(Data items)
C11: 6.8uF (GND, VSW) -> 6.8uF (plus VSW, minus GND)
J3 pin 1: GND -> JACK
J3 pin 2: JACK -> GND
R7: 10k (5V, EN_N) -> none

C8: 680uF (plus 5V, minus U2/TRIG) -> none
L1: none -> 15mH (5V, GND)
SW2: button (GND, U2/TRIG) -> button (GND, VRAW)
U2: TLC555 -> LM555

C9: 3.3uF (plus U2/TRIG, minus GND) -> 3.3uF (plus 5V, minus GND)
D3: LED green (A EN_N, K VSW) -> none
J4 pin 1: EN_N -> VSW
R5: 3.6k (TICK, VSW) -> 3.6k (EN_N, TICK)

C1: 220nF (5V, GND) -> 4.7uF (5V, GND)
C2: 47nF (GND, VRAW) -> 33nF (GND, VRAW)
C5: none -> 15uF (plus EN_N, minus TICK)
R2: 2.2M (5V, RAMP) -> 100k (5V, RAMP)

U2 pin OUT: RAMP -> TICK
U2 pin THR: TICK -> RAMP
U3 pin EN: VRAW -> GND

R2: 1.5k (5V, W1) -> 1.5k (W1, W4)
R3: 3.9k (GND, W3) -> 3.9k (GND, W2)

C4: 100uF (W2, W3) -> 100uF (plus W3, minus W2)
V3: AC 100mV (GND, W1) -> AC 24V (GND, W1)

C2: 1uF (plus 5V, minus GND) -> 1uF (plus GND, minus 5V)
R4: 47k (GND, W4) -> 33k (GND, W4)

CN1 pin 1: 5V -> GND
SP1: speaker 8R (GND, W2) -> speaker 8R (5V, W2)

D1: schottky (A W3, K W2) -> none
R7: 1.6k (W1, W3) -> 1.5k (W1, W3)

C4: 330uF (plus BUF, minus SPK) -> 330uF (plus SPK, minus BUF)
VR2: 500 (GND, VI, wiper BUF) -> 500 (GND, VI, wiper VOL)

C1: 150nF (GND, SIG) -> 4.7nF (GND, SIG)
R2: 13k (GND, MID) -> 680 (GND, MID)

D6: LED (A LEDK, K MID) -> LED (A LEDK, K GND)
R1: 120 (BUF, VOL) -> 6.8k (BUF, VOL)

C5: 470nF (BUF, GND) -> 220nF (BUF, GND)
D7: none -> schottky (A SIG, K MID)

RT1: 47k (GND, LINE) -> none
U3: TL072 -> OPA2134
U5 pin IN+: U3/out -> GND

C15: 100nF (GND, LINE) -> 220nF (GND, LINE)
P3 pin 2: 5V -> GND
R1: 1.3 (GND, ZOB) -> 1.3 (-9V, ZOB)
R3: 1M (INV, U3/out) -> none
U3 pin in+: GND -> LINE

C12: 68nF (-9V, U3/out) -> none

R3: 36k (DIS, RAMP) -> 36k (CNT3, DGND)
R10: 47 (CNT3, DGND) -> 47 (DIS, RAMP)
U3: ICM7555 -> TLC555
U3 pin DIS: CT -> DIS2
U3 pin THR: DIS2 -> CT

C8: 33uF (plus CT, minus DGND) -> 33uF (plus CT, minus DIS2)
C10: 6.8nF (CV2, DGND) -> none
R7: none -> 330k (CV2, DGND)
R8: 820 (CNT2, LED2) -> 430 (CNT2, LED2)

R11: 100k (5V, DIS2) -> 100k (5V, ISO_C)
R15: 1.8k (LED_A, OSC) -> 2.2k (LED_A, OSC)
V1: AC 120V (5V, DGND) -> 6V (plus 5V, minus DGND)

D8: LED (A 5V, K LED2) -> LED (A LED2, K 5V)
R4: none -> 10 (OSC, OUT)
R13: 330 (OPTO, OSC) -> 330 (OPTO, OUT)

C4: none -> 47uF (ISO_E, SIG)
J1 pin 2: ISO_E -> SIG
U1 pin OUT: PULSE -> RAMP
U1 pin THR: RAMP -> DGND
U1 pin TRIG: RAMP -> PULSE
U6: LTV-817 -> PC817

▸ **About this exercise**
Copy the records exactly, keeping every word in place.

▸ **Exercise response**
C11: 6.8uF (GND, VSW) -> 6.8uF (plus VSW, minus GND)
J3 pin 1: GND -> JACK
J3 pin 2: JACK -> GND
R7: 10k (5V, EN_N) -> none

C8: 680uF (plus 5V, minus U2/TRIG) -> none
L1: none -> 15mH (5V, GND)
SW2: button (GND, U2/TRIG) -> button (GND, VRAW)
U2: TLC555 -> LM555

C9: 3.3uF (plus U2/TRIG, minus GND) -> 3.3uF (plus 5V, minus GND)
D3: LED green (A EN_N, K VSW) -> none
J4 pin 1: EN_N -> VSW
R5: 3.6k (TICK, VSW) -> 3.6k (EN_N, TICK)

C1: 220nF (5V, GND) -> 4.7uF (5V, GND)
C2: 47nF (GND, VRAW) -> 33nF (GND, VRAW)
C5: none -> 15uF (plus EN_N, minus TICK)
R2: 2.2M (5V, RAMP) -> 100k (5V, RAMP)

U2 pin OUT: RAMP -> TICK
U2 pin THR: TICK -> RAMP
U3 pin EN: VRAW -> GND

R2: 1.5k (5V, W1) -> 1.5k (W1, W4)
R3: 3.9k (GND, W3) -> 3.9k (GND, W2)

C4: 100uF (W2, W3) -> 100uF (plus W3, minus W2)
V3: AC 100mV (GND, W1) -> AC 24V (GND, W1)

C2: 1uF (plus 5V, minus GND) -> 1uF (plus GND, minus 5V)
R4: 47k (GND, W4) -> 33k (GND, W4)

CN1 pin 1: 5V -> GND
SP1: speaker 8R (GND, W2) -> speaker 8R (5V, W2)

D1: schottky (A W3, K W2) -> none
R7: 1.6k (W1, W3) -> 1.5k (W1, W3)

C4: 330uF (plus BUF, minus SPK) -> 330uF (plus SPK, minus BUF)
VR2: 500 (GND, VI, wiper BUF) -> 500 (GND, VI, wiper VOL)

C1: 150nF (GND, SIG) -> 4.7nF (GND, SIG)
R2: 13k (GND, MID) -> 680 (GND, MID)

D6: LED (A LEDK, K MID) -> LED (A LEDK, K GND)
R1: 120 (BUF, VOL) -> 6.8k (BUF, VOL)

C5: 470nF (BUF, GND) -> 220nF (BUF, GND)
D7: none -> schottky (A SIG, K MID)

RT1: 47k (GND, LINE) -> none
U3: TL072 -> OPA2134
U5 pin IN+: U3/out -> GND

C15: 100nF (GND, LINE) -> 220nF (GND, LINE)
P3 pin 2: 5V -> GND
R1: 1.3 (GND, ZOB) -> 1.3 (-9V, ZOB)
R3: 1M (INV, U3/out) -> none
U3 pin in+: GND -> LINE

C12: 68nF (-9V, U3/out) -> none

R3: 36k (DIS, RAMP) -> 36k (CNT3, DGND)
R10: 47 (CNT3, DGND) -> 47 (DIS, RAMP)
U3: ICM7555 -> TLC555
U3 pin DIS: CT -> DIS2
U3 pin THR: DIS2 -> CT

C8: 33uF (plus CT, minus DGND) -> 33uF (plus CT, minus DIS2)
C10: 6.8nF (CV2, DGND) -> none
R7: none -> 330k (CV2, DGND)
R8: 820 (CNT2, LED2) -> 430 (CNT2, LED2)

R11: 100k (5V, DIS2) -> 100k (5V, ISO_C)
R15: 1.8k (LED_A, OSC) -> 2.2k (LED_A, OSC)
V1: AC 120V (5V, DGND) -> 6V (plus 5V, minus DGND)

D8: LED (A 5V, K LED2) -> LED (A LED2, K 5V)
R4: none -> 10 (OSC, OUT)
R13: 330 (OPTO, OSC) -> 330 (OPTO, OUT)

C4: none -> 47uF (ISO_E, SIG)
J1 pin 2: ISO_E -> SIG
U1 pin OUT: PULSE -> RAMP
U1 pin THR: RAMP -> DGND
U1 pin TRIG: RAMP -> PULSE
U6: LTV-817 -> PC817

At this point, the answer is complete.